THE TASK: Only one stretch of the data below is needed. Output the lines from the one with "camera: 65 degrees right, 0 degrees up" up to and including the one with "(531, 136) = (713, 371): turquoise", exactly as they stand.

MATERIAL TO PROCESS:
=-=-=

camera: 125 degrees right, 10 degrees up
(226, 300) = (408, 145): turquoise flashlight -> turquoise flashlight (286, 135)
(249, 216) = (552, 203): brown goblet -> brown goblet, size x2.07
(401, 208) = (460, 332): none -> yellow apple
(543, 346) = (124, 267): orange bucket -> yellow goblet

=-=-=

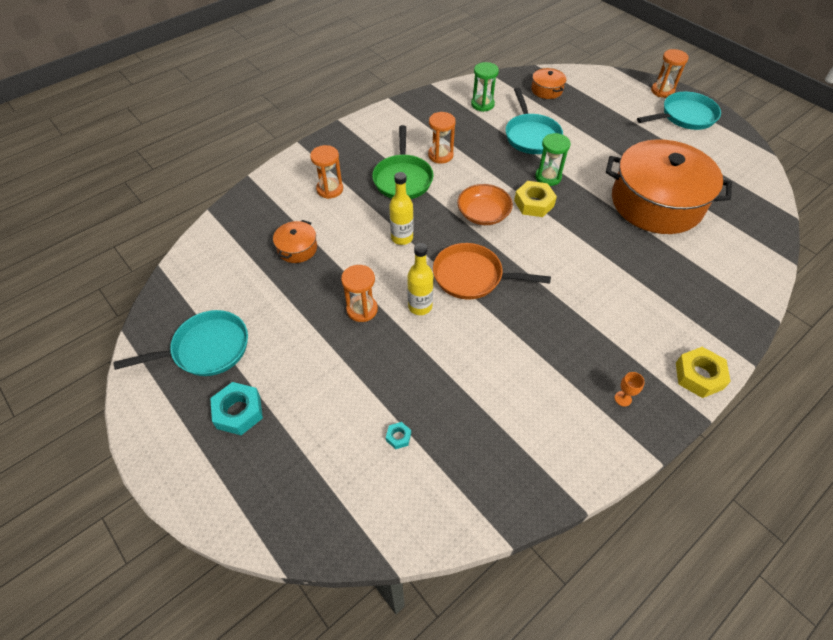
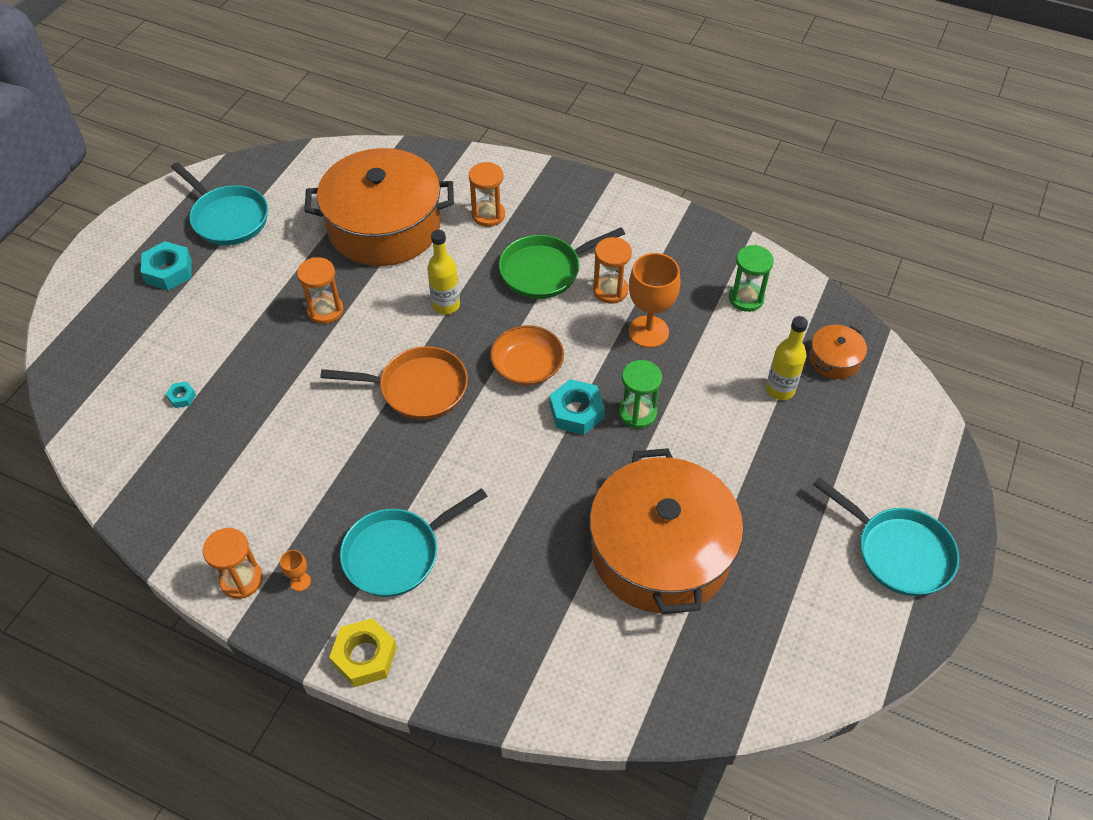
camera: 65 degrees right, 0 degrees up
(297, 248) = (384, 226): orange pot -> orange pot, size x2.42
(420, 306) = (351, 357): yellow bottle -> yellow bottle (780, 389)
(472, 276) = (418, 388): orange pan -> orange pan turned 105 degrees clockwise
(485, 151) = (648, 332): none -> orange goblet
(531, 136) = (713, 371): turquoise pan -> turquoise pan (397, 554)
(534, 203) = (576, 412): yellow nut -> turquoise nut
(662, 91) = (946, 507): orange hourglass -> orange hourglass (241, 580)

=-=-=

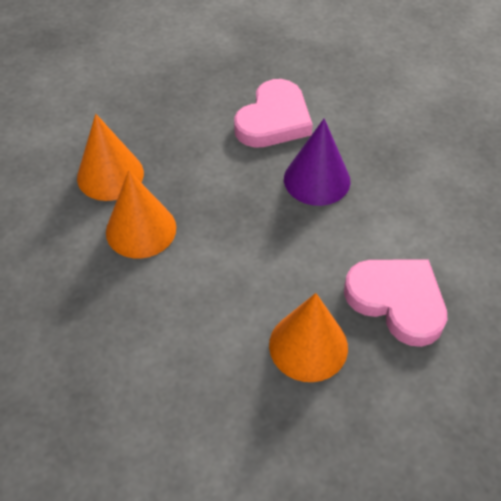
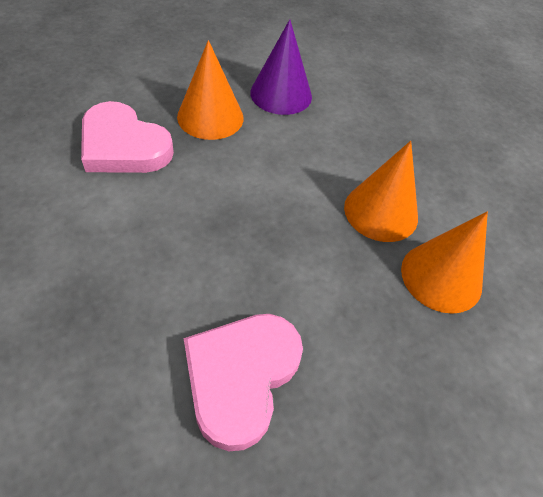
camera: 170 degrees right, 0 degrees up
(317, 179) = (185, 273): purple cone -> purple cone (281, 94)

=-=-=

TASK ANSWER:
camera: 65 degrees right, 0 degrees up
(297, 248) = (384, 226): orange pot -> orange pot, size x2.42
(420, 306) = (351, 357): yellow bottle -> yellow bottle (780, 389)
(472, 276) = (418, 388): orange pan -> orange pan turned 105 degrees clockwise
(485, 151) = (648, 332): none -> orange goblet
(531, 136) = (713, 371): turquoise pan -> turquoise pan (397, 554)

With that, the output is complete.